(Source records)

****************************************

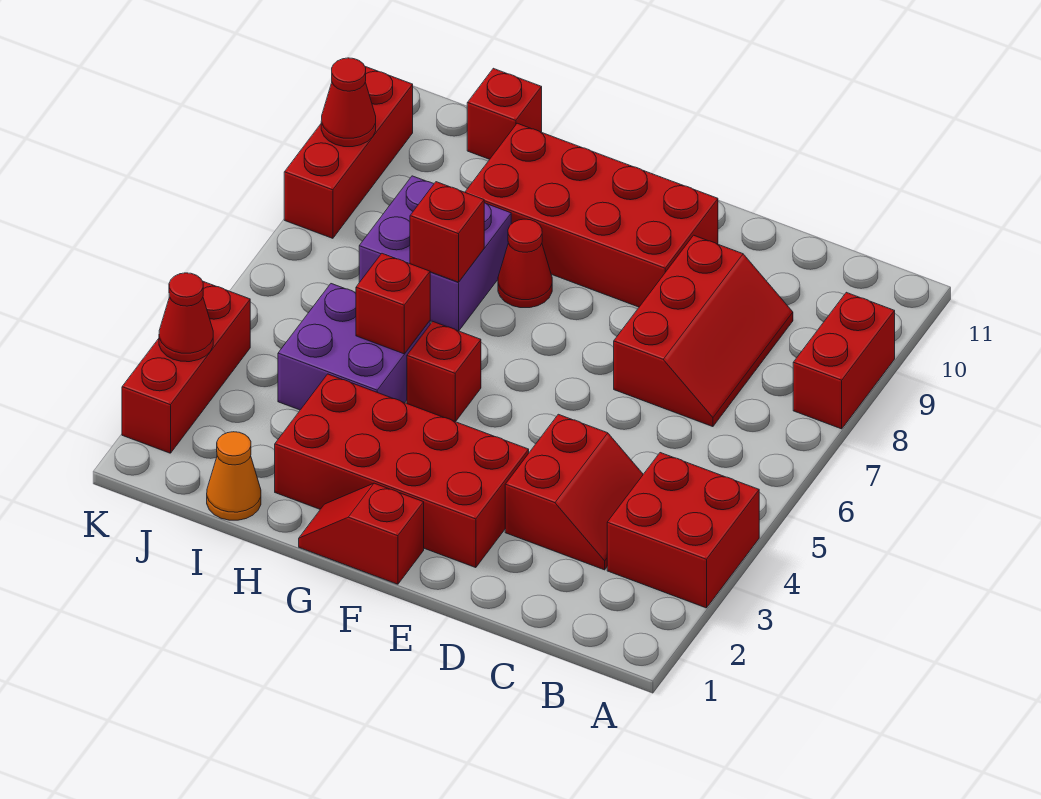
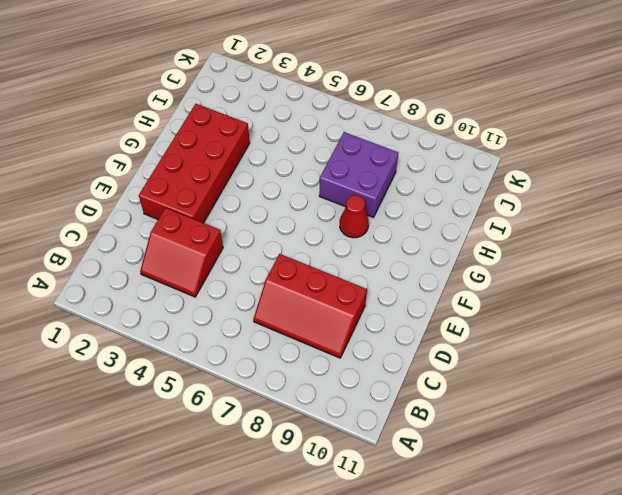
none -> red brick A3:B4 level 1
none -> red brick A8:A9 level 1
none -> red brick E9:H10 level 1

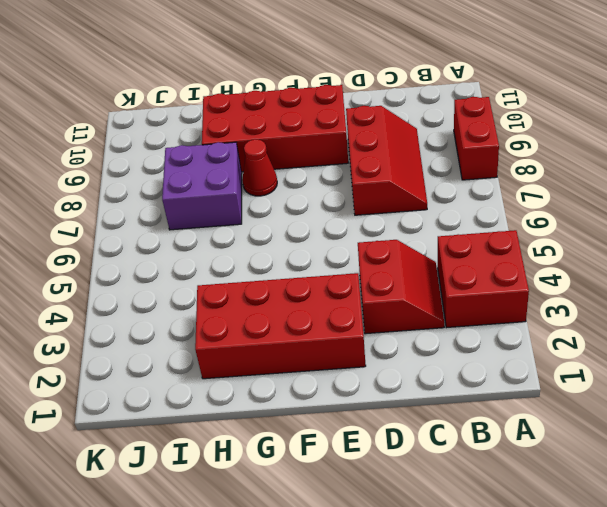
none -> red slope F1:G1 level 1 top F
none -> red brick G5 level 1
none -> purple brick H4:I5 level 1

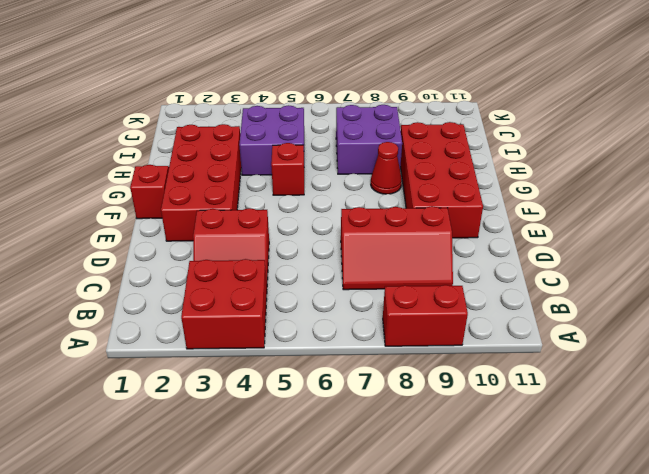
none -> orange cone I1 level 1
none -> red brick I11 level 1
none -> red brick K2:K4 level 1

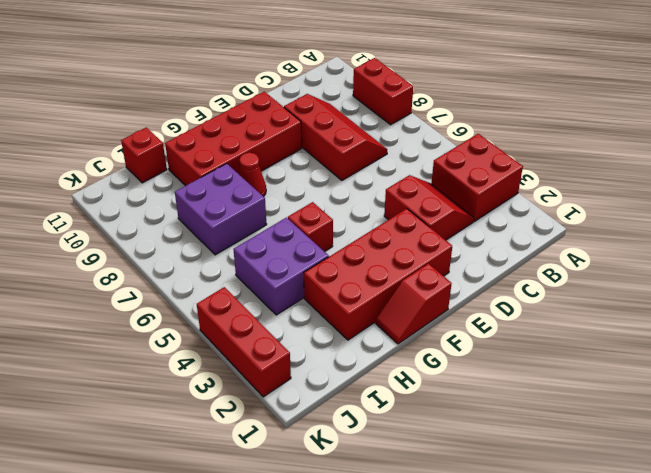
none -> orange cone I1 level 1
none -> red brick K8:K10 level 1
none -> red brick H5 level 2

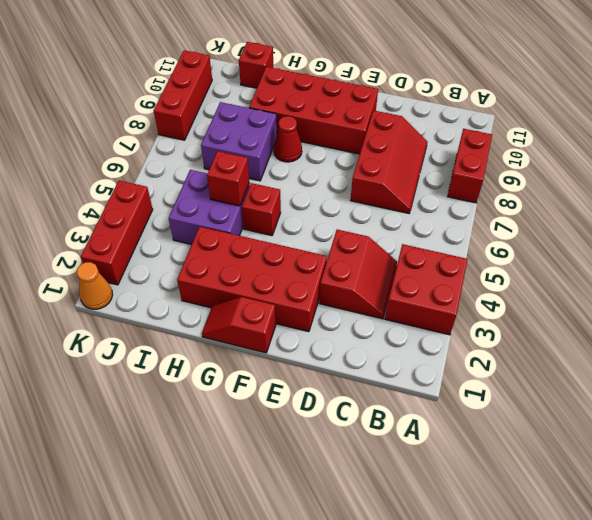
orange cone K1 level 1 -> orange cone I1 level 1
none -> red brick H7 level 2
none -> red cone K3 level 2
none -> red cone K9 level 2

****************************************

## Exercise instructions
Through the last line of the entries above, beginning at the line containing "none -> red brick H7 level 2", transcribe each line exactly, both ends included and nothing more.

## Worked solution
none -> red brick H7 level 2
none -> red cone K3 level 2
none -> red cone K9 level 2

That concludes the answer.